Records contained in a dataset:
---+---
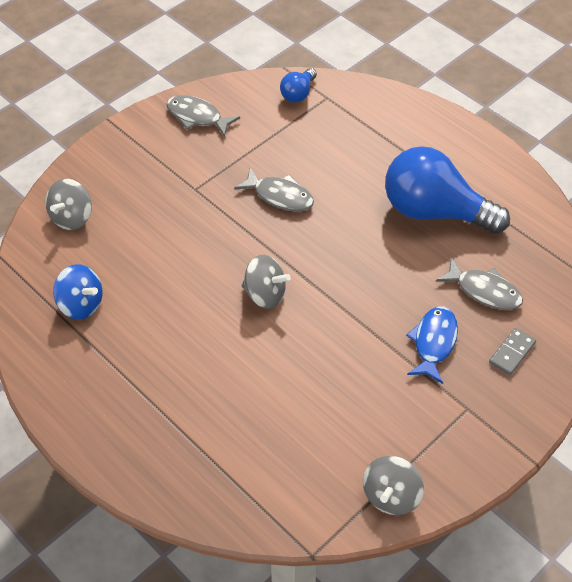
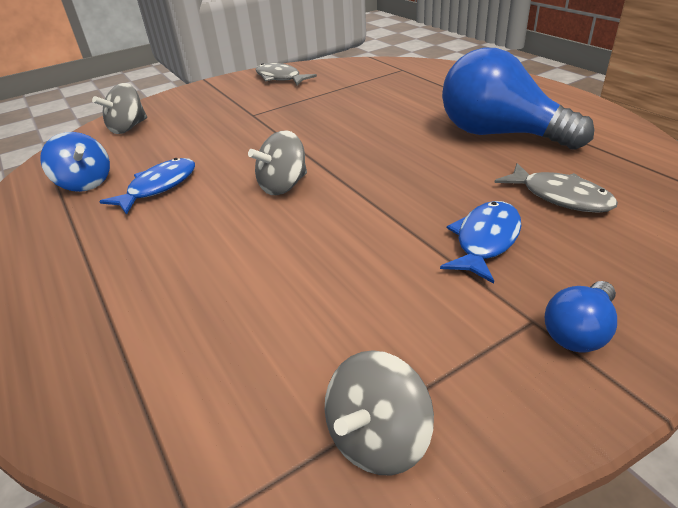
camera: 15 degrees right, 15 degrees down
(154, 304) = (158, 187): none -> blue fish
(265, 294) = (283, 186): grey spinning top -> grey spinning top turned 105 degrees clockwise
(280, 196) = (333, 120): grey fish -> none
(298, 93) = (376, 67): blue light bulb -> blue light bulb (579, 331)
(512, 353) = (604, 259): grey domino -> none

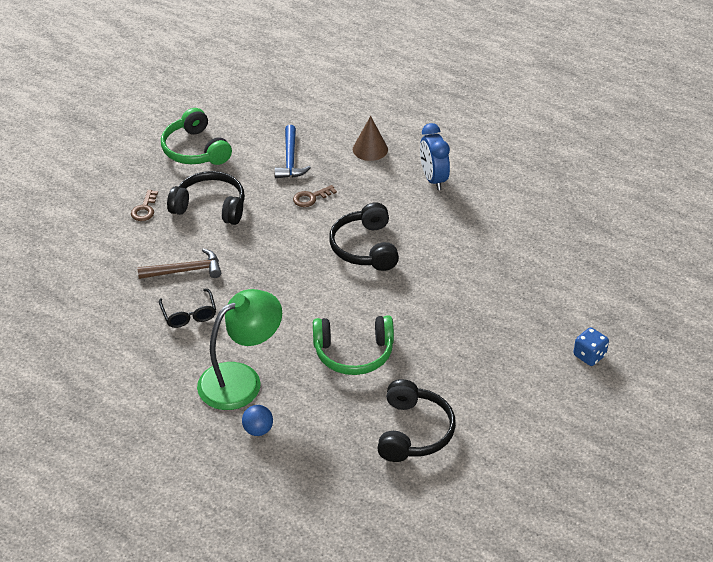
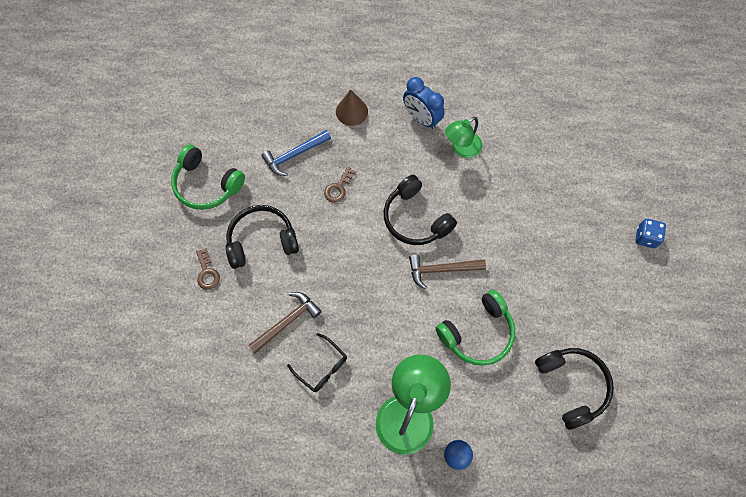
camera: 30 degrees left, 25 degrees up
(290, 159) = (294, 155): blue hammer -> blue hammer turned 90 degrees clockwise
(358, 294) = (441, 269): none -> brown hammer
(454, 215) = (461, 149): none -> green lamp

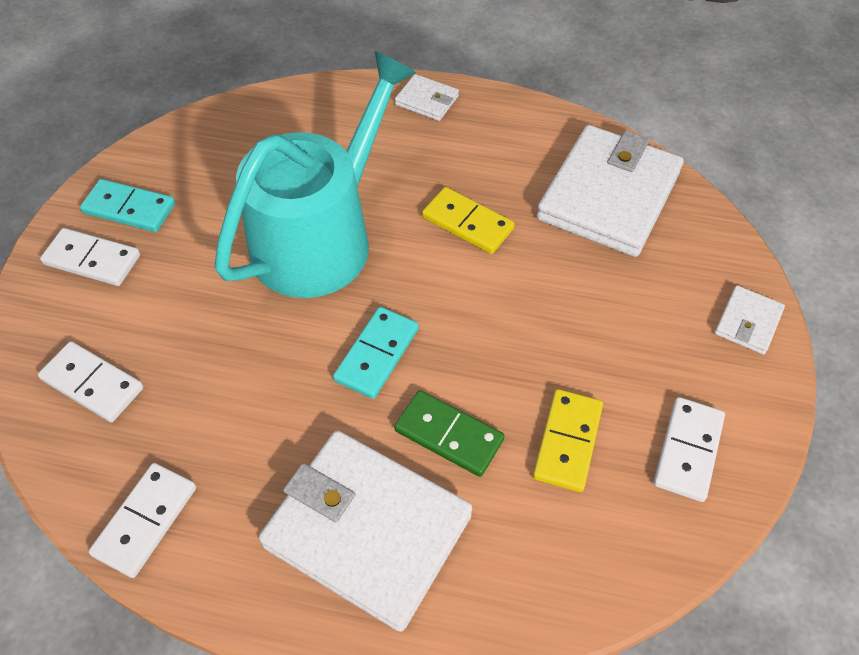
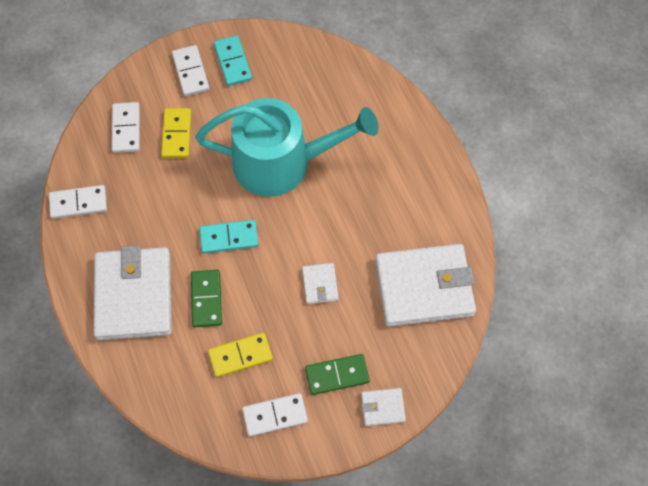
camera: 55 degrees right, 10 degrees up
(427, 100) = (424, 146): white wallet -> white wallet (320, 284)
(467, 223) = (346, 226): yellow domino -> yellow domino (177, 134)
(671, 345) = (337, 375): none -> green domino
---+---
◆ Work task ◆
Reading through the records above, report each line in which the string "fish" is found.

◆ Finished exercise ◆
(154, 304) = (158, 187): none -> blue fish
(280, 196) = (333, 120): grey fish -> none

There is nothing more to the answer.